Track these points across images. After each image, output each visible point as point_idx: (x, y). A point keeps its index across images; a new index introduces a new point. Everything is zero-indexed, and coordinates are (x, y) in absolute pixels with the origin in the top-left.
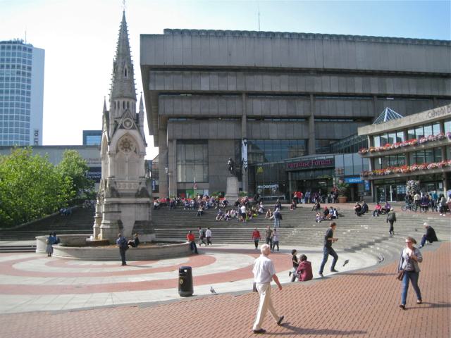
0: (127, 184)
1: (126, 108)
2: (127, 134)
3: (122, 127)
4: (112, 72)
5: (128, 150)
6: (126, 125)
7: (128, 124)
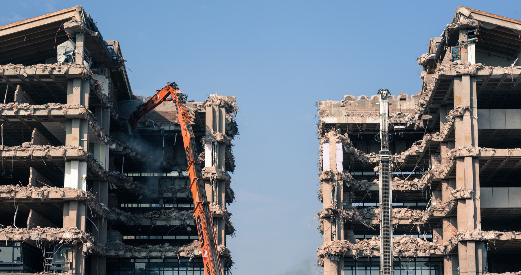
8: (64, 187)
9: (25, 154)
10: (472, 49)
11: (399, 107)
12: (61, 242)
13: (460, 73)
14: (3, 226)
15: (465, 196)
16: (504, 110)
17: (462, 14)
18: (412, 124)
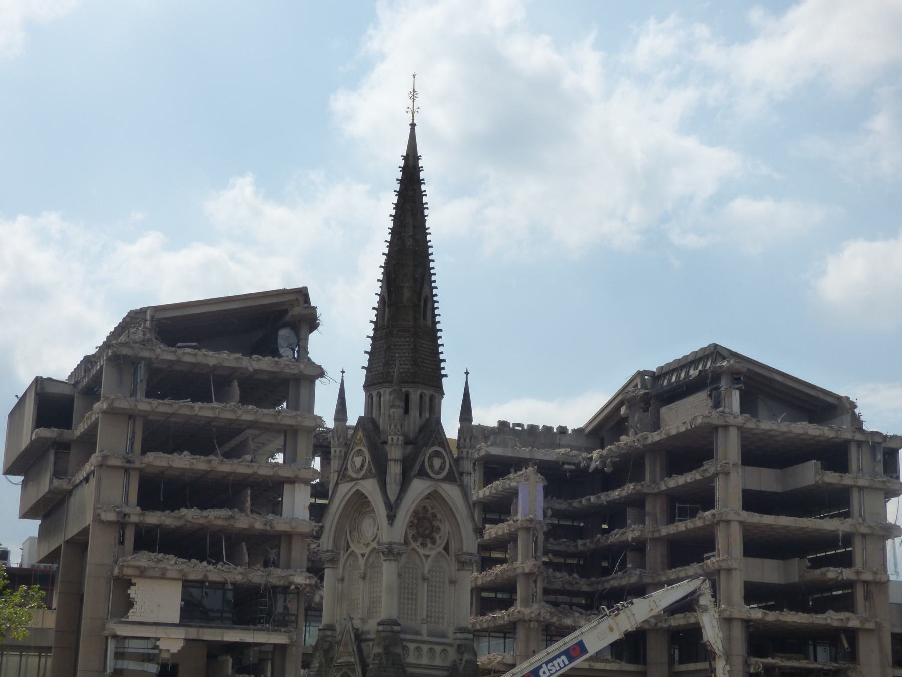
------------------------------------
◆ Instruction
Reproduce the entries above with "zero-indexed" changed to "0-indexed" and every other line left identical. Omit the pictures from your output.

◆ Worked answer
Track these points across images. After each image, output each visible point as point_idx: (x, y). A point keeps its index across images; a new index introduces a new point. Everything is 0-indexed, and coordinates are (x, y) in absolute pixels with the origin in the top-left.
0: (127, 184)
1: (126, 108)
2: (127, 134)
3: (122, 127)
4: (112, 72)
5: (128, 150)
6: (126, 125)
7: (128, 124)
8: (64, 187)
9: (25, 154)
10: (472, 49)
11: (399, 107)
12: (61, 242)
13: (460, 73)
14: (3, 226)
15: (465, 196)
16: (504, 110)
17: (462, 14)
18: (412, 124)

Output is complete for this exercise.